_Data shown_
# # # # #

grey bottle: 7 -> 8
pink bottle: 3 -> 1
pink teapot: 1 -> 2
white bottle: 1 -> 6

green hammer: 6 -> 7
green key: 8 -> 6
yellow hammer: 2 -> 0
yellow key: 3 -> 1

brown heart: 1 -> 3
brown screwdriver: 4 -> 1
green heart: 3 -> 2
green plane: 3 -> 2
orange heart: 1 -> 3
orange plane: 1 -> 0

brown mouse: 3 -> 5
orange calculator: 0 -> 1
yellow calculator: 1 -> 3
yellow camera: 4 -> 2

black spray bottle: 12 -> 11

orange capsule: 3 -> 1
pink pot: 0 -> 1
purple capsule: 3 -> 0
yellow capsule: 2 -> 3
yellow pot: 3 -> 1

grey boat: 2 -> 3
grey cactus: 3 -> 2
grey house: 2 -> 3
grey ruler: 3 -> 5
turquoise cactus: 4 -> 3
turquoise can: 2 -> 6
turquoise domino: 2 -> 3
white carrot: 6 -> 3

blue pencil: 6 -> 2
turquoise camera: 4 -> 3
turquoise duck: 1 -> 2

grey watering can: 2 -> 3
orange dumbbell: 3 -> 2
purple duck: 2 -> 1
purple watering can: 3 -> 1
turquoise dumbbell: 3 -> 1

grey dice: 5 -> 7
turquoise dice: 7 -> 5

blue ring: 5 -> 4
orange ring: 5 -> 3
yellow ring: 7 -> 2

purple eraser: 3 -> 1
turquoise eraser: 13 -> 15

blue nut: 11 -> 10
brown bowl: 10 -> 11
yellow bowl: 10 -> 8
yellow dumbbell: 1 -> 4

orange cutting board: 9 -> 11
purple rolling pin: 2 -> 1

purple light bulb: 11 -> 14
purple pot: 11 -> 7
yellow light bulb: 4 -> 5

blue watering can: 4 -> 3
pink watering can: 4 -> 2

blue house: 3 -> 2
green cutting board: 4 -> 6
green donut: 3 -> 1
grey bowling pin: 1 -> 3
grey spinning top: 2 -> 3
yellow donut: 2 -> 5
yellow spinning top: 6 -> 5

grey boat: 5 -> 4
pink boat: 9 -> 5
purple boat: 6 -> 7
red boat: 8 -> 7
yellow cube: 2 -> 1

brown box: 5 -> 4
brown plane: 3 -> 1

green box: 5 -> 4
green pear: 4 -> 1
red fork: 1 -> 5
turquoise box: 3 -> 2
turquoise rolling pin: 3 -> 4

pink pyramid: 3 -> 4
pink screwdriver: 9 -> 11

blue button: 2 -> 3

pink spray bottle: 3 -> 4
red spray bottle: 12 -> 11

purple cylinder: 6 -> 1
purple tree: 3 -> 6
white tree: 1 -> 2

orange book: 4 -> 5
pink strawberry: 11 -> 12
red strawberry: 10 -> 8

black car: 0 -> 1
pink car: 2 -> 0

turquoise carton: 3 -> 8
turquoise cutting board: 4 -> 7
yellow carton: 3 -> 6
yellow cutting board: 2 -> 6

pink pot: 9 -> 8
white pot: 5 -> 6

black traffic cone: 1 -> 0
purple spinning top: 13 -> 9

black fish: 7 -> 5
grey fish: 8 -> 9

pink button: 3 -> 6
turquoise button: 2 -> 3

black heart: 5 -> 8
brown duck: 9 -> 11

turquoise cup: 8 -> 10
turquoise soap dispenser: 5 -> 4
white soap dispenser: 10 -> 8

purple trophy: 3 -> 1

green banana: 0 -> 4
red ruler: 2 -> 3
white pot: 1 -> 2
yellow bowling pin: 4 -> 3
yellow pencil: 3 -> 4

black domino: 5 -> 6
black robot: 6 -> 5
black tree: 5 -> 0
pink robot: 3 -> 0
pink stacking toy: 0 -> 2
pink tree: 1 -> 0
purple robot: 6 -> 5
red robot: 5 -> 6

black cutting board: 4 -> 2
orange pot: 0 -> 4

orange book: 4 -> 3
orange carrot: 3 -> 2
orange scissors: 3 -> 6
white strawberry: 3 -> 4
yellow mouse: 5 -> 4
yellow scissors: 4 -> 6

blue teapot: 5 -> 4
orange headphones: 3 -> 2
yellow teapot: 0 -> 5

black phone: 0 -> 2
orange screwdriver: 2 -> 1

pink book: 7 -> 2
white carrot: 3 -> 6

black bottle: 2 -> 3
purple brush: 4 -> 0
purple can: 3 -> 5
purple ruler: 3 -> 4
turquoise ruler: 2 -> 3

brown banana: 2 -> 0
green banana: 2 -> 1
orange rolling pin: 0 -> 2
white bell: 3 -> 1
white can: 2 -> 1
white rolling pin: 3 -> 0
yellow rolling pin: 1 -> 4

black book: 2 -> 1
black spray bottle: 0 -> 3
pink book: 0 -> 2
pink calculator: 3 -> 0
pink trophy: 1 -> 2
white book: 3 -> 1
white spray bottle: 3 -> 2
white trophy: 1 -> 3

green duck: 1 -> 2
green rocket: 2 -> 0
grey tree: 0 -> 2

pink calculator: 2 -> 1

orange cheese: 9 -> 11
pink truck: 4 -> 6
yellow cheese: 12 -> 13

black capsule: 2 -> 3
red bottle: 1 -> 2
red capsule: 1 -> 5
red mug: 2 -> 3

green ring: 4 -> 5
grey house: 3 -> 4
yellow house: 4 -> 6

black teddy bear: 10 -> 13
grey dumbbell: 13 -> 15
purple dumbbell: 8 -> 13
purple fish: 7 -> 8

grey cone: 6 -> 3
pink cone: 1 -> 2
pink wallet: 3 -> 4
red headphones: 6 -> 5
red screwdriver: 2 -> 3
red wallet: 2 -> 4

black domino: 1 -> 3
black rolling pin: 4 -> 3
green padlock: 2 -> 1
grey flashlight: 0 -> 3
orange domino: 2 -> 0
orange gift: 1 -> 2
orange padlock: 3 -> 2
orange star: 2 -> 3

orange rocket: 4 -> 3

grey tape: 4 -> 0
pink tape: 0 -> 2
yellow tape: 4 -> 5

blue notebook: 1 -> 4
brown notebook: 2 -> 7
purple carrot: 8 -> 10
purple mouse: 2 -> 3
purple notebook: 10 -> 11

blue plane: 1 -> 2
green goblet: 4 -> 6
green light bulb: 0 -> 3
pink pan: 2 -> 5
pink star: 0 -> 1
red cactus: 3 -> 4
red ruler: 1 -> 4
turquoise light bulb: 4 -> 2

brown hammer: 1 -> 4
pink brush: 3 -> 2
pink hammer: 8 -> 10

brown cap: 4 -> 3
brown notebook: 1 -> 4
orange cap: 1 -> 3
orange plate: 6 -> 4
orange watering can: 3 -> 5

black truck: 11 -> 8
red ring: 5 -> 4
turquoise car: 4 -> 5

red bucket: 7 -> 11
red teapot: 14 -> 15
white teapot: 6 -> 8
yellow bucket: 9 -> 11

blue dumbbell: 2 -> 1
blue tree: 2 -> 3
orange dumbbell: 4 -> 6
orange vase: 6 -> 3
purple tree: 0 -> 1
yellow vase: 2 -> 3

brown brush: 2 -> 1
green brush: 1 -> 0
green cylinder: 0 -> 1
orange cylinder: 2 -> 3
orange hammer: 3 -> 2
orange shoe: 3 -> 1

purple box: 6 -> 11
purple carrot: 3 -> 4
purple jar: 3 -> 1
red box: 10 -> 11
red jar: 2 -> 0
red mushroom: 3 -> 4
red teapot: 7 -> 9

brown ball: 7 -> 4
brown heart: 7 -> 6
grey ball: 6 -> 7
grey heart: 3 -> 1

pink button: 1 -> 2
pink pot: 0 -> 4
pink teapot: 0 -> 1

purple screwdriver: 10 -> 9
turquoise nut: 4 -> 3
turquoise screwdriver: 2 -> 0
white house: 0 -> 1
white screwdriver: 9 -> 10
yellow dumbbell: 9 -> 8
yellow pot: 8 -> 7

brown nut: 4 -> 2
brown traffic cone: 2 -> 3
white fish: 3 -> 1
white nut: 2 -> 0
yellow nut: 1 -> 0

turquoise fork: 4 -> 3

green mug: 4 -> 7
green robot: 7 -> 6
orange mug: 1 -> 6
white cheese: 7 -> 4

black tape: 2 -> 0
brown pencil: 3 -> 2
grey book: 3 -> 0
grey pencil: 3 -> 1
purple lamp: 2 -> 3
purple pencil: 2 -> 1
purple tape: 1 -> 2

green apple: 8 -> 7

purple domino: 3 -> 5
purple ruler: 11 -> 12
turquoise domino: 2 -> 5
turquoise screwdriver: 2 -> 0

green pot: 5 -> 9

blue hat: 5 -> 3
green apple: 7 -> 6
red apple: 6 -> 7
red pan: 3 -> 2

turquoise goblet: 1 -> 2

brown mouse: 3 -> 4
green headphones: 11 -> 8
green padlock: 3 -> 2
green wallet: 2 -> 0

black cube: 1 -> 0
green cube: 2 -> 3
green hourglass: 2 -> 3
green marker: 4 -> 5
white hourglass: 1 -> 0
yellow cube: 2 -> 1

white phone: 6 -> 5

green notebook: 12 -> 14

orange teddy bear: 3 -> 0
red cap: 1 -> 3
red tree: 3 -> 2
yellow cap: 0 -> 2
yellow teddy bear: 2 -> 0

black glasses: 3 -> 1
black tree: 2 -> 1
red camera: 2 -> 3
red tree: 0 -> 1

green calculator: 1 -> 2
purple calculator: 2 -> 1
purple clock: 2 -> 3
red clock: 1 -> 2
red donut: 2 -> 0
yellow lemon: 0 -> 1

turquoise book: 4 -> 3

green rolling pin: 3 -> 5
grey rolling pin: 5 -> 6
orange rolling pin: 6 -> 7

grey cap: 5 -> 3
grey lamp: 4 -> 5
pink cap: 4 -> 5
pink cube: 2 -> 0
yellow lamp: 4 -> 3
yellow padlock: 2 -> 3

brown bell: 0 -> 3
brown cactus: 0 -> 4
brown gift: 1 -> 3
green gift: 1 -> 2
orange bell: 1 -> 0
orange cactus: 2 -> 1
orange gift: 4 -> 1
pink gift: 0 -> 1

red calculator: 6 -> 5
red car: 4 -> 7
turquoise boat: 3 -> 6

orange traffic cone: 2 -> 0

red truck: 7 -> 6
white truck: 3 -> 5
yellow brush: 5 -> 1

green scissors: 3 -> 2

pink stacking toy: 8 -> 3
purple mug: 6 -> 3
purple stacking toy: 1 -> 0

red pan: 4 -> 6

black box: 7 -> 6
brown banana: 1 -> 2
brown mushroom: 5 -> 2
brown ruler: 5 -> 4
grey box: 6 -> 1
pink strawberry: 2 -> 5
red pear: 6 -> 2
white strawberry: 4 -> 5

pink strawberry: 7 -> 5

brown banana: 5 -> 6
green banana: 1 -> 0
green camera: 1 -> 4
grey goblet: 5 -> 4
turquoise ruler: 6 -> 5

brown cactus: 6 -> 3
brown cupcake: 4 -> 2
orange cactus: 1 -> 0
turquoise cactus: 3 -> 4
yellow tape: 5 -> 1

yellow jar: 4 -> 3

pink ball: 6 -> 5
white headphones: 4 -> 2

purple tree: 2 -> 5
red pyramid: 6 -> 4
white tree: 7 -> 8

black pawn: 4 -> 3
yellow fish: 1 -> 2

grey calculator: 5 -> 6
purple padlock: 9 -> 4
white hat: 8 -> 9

# # # # #

_What you will do_
Retype only the stretch of lines above starting at the one with "green ring: 4 -> 5" and stopping at the one with "red screwdriver: 2 -> 3", exactly as written, with both kept.

_Result_
green ring: 4 -> 5
grey house: 3 -> 4
yellow house: 4 -> 6

black teddy bear: 10 -> 13
grey dumbbell: 13 -> 15
purple dumbbell: 8 -> 13
purple fish: 7 -> 8

grey cone: 6 -> 3
pink cone: 1 -> 2
pink wallet: 3 -> 4
red headphones: 6 -> 5
red screwdriver: 2 -> 3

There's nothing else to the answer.